=== Input data ===
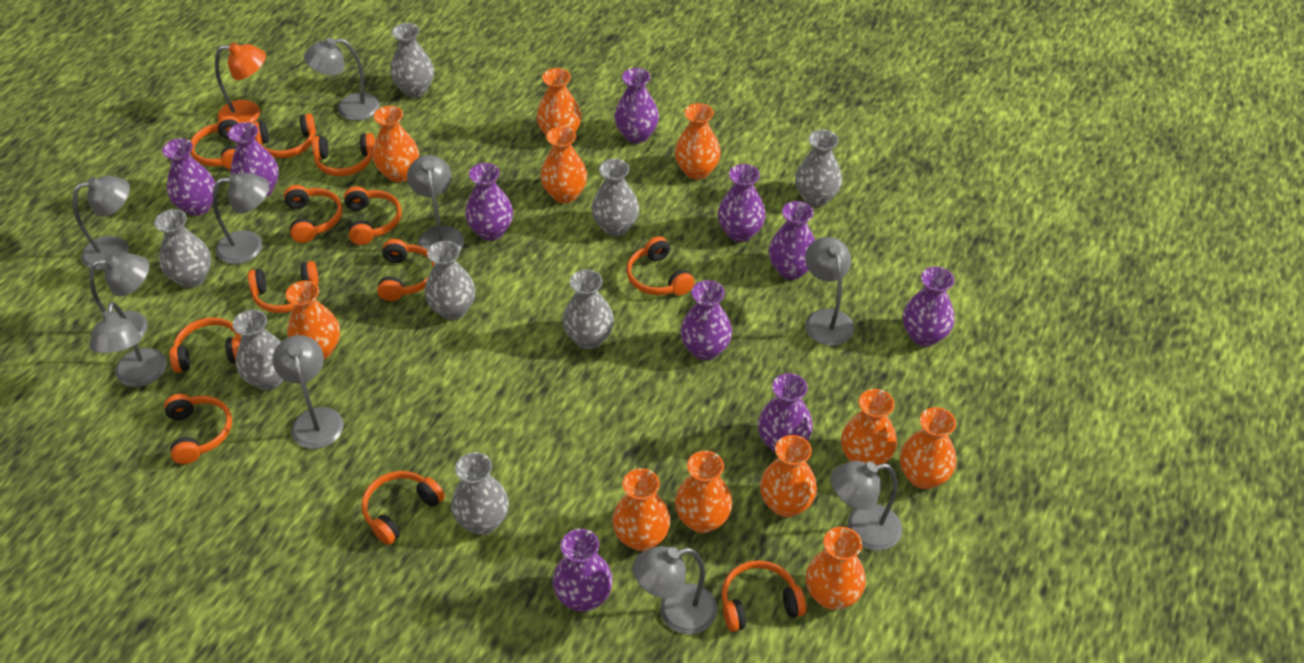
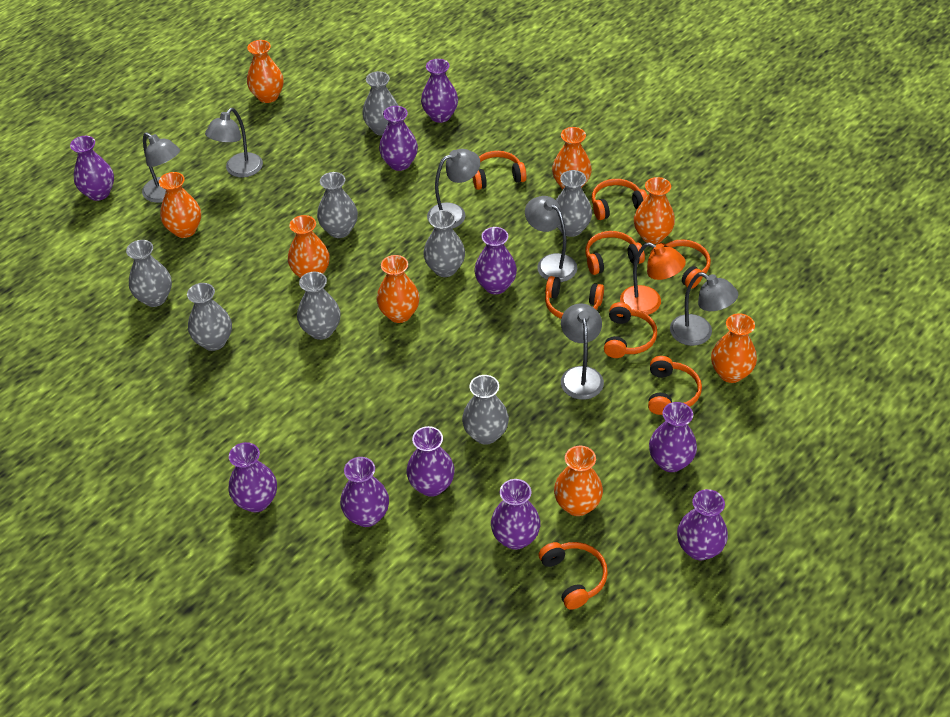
grey lamp: 10 -> 6
orange headphones: 12 -> 8
orange vase: 11 -> 8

=== Exercise instructions ===
Since the pictures are not part of the copy, transcribe only the remaining material, exactly.

=== Response area ===
grey lamp: 10 -> 6
orange headphones: 12 -> 8
orange vase: 11 -> 8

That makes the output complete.